- **WHAT IS REQUIRED**:
Retype the whole listing below exactly, keeping every picture out of it.

- **DATASET EXCERPTS**:
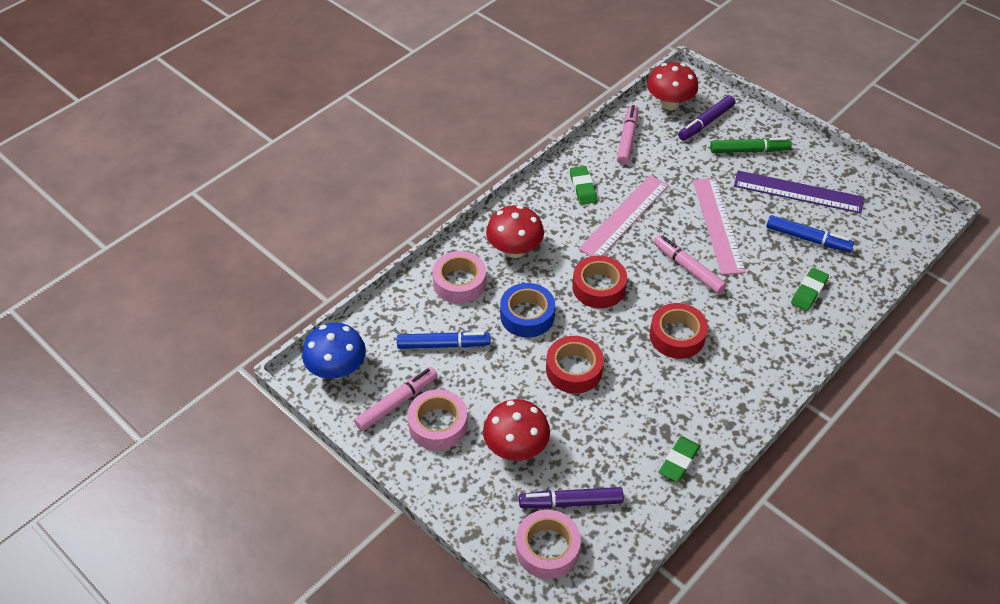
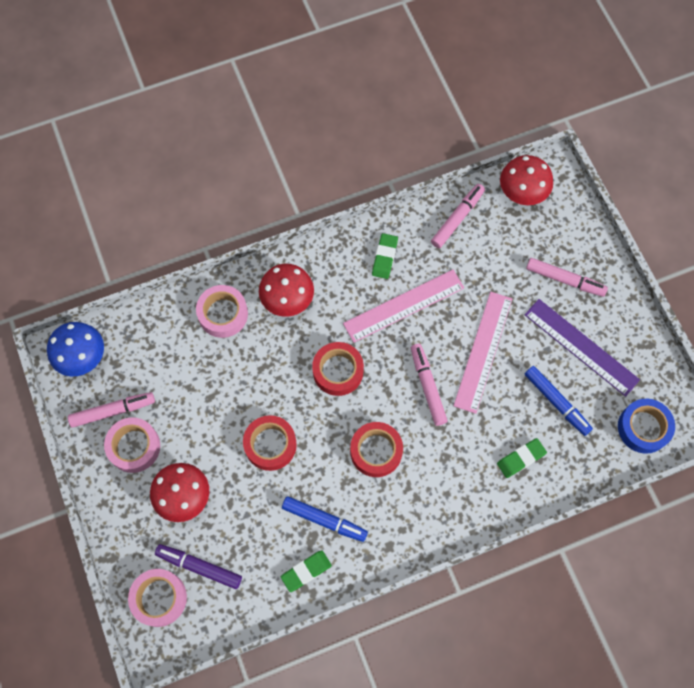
camera: 25 degrees right, 20 degrees up
(443, 345) = (177, 371): blue marker -> blue marker (324, 520)
(527, 315) = (261, 373): blue tape -> blue tape (643, 428)
(706, 123) = (543, 230): purple marker -> none
(749, 150) = (565, 280): green marker -> pink marker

- **ANSWER BELOW**:
camera: 25 degrees right, 20 degrees up
(443, 345) = (177, 371): blue marker -> blue marker (324, 520)
(527, 315) = (261, 373): blue tape -> blue tape (643, 428)
(706, 123) = (543, 230): purple marker -> none
(749, 150) = (565, 280): green marker -> pink marker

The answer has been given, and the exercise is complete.